[Material to process]

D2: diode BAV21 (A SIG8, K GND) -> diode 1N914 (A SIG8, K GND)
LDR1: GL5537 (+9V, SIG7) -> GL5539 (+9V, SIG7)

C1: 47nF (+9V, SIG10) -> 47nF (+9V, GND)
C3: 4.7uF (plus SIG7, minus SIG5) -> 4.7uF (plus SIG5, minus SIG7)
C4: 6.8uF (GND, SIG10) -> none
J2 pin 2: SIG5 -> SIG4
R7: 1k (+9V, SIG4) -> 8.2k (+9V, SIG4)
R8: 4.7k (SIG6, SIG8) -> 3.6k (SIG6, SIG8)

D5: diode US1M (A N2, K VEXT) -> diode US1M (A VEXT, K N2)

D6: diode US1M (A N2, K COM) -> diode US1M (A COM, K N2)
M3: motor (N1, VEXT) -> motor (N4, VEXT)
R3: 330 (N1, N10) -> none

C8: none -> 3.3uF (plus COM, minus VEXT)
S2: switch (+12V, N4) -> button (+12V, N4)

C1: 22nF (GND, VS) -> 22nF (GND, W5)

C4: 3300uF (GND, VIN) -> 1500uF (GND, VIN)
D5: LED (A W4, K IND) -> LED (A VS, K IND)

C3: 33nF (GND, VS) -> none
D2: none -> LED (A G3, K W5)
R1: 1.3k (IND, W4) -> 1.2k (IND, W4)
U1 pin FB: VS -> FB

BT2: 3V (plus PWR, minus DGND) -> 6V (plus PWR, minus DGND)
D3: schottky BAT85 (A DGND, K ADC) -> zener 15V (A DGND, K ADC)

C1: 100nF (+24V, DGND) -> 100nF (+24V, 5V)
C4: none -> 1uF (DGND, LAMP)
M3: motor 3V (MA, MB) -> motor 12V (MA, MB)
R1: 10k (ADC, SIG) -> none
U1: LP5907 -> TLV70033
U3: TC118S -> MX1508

[/Material to process]

▶ [What to work on]: Repeat, word for word, every line from the line that contains "R1: 1.3k (IND, W4) -> 1.2k (IND, W4)" to the end of the entries; include both of those lines and no others.

▶ [Problem solution]:
R1: 1.3k (IND, W4) -> 1.2k (IND, W4)
U1 pin FB: VS -> FB

BT2: 3V (plus PWR, minus DGND) -> 6V (plus PWR, minus DGND)
D3: schottky BAT85 (A DGND, K ADC) -> zener 15V (A DGND, K ADC)

C1: 100nF (+24V, DGND) -> 100nF (+24V, 5V)
C4: none -> 1uF (DGND, LAMP)
M3: motor 3V (MA, MB) -> motor 12V (MA, MB)
R1: 10k (ADC, SIG) -> none
U1: LP5907 -> TLV70033
U3: TC118S -> MX1508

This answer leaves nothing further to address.